Task: Using the entries below, show all lines with the string "pawn".

Material shown:
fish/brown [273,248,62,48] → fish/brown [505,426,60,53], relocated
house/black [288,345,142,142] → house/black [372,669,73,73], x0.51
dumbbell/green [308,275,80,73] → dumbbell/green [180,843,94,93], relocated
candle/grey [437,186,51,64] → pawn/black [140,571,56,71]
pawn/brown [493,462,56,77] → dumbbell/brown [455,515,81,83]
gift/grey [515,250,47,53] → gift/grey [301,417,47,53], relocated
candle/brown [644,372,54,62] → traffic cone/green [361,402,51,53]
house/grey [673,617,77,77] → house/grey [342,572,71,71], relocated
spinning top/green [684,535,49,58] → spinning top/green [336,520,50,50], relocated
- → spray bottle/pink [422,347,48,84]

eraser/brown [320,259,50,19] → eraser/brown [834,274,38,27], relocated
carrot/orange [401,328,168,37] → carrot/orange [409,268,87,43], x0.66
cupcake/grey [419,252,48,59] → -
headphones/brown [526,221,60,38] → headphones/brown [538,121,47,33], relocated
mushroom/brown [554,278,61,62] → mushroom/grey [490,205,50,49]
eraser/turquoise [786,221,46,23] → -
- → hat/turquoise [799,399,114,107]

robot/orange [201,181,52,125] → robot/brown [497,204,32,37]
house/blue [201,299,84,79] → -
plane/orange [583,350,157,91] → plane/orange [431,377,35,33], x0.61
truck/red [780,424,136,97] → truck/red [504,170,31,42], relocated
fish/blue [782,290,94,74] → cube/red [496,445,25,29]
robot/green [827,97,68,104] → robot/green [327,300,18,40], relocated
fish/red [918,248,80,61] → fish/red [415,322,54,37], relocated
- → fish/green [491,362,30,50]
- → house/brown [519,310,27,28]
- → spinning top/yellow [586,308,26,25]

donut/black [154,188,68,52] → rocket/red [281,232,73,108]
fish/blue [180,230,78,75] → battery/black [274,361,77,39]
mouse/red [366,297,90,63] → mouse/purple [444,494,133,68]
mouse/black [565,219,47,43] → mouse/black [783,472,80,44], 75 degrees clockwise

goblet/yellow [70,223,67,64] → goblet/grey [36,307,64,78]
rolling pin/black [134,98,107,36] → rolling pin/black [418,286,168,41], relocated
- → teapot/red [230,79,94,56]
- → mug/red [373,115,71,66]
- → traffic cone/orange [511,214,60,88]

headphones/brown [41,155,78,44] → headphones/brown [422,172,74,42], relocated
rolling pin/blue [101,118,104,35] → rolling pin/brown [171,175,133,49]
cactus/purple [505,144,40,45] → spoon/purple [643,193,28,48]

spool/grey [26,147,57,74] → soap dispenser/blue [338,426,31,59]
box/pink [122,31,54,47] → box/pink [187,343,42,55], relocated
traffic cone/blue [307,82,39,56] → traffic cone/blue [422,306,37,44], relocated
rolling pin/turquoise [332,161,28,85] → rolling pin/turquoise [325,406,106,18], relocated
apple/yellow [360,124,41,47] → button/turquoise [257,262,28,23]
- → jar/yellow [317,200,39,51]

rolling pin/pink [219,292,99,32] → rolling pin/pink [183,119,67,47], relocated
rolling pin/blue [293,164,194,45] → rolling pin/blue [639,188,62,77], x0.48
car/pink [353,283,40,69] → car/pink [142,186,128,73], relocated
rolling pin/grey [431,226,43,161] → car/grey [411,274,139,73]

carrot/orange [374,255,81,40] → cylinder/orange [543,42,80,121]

Result for this task:
candle/grey [437,186,51,64] → pawn/black [140,571,56,71]
pawn/brown [493,462,56,77] → dumbbell/brown [455,515,81,83]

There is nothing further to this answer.